═══ DATA FOR THE TASK

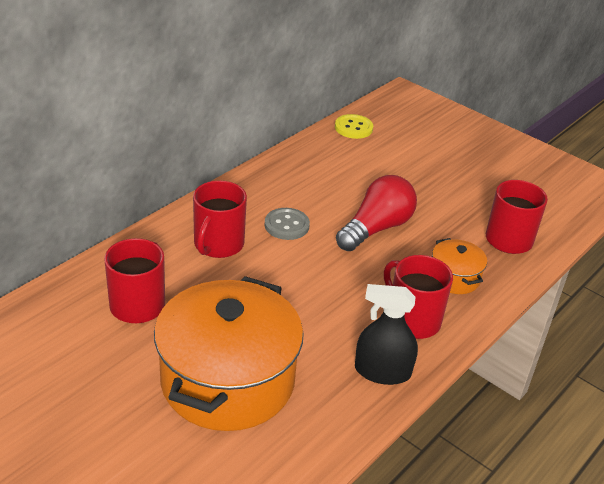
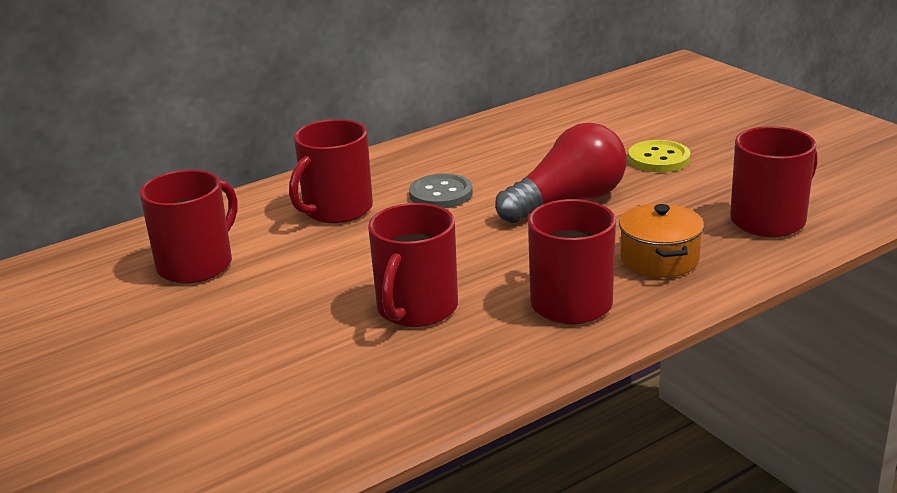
camera: 20 degrees right, 10 degrees down
(227, 381) = (265, 351): orange pot -> none
(314, 333) = (416, 309): none -> red mug
(353, 128) = (589, 99): yellow button -> yellow button (659, 159)
(382, 371) = (493, 357): black spray bottle -> none

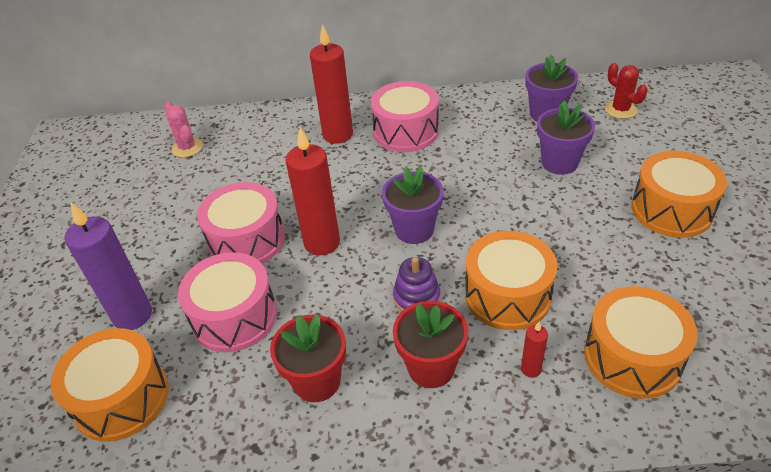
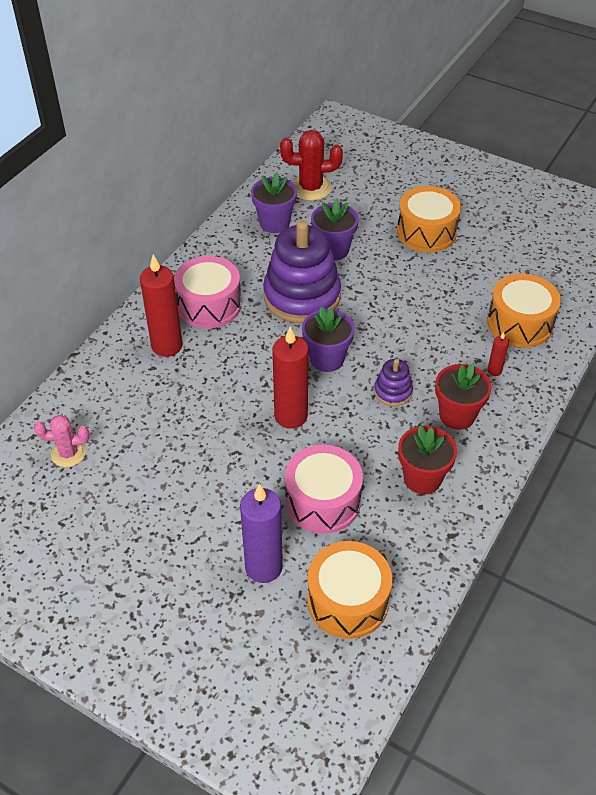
camera: 60 degrees left, 5 degrees up
(247, 240) = (243, 460): pink drum -> none
(475, 175) = (302, 296): none -> purple stacking toy
(507, 295) = (429, 347): orange drum -> none
(620, 110) = (311, 188): red cactus -> red cactus, size x1.52

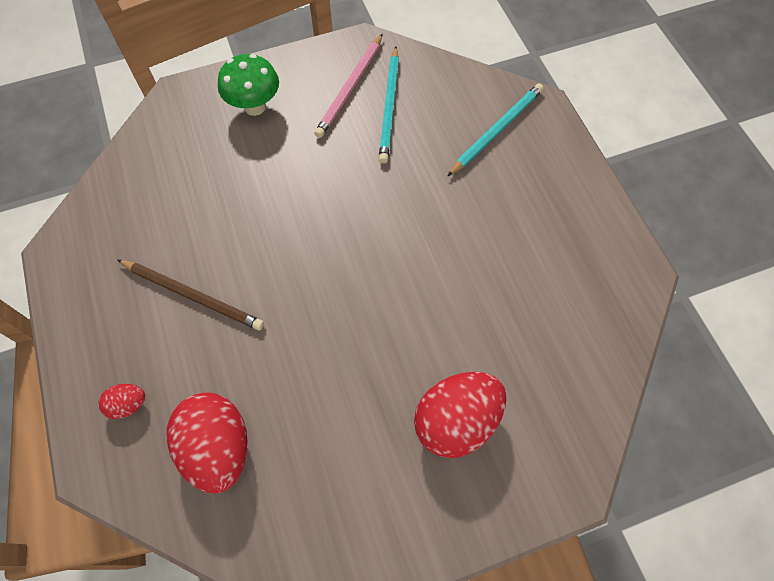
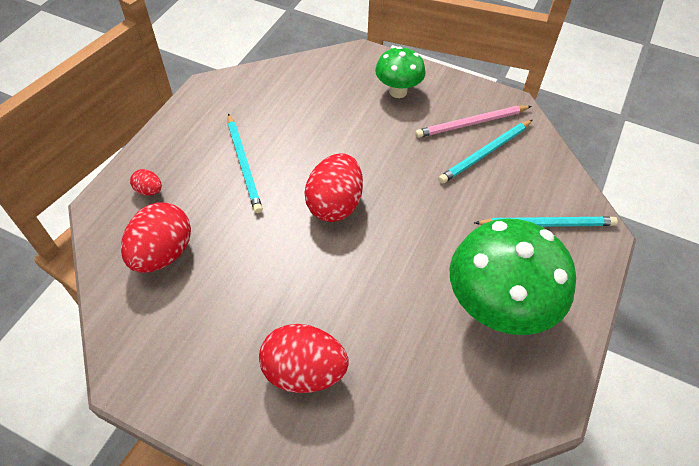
camera: 45 degrees right, 10 degrees down
(193, 296) = (244, 164): brown pencil -> turquoise pencil
(319, 259) = (335, 204): none -> red egg
(533, 232) = (496, 308): none -> green mushroom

══════

# ACTIVITY:
Your job is to transcribe the entries above exactly; skip the pictures.

# TASK RESPONSE:
camera: 20 degrees right, 10 degrees down
(227, 381) = (265, 351): orange pot -> none
(314, 333) = (416, 309): none -> red mug
(353, 128) = (589, 99): yellow button -> yellow button (659, 159)
(382, 371) = (493, 357): black spray bottle -> none

camera: 60 degrees left, 5 degrees up
(247, 240) = (243, 460): pink drum -> none
(475, 175) = (302, 296): none -> purple stacking toy
(507, 295) = (429, 347): orange drum -> none
(620, 110) = (311, 188): red cactus -> red cactus, size x1.52

camera: 45 degrees right, 10 degrees down
(193, 296) = (244, 164): brown pencil -> turquoise pencil
(319, 259) = (335, 204): none -> red egg
(533, 232) = (496, 308): none -> green mushroom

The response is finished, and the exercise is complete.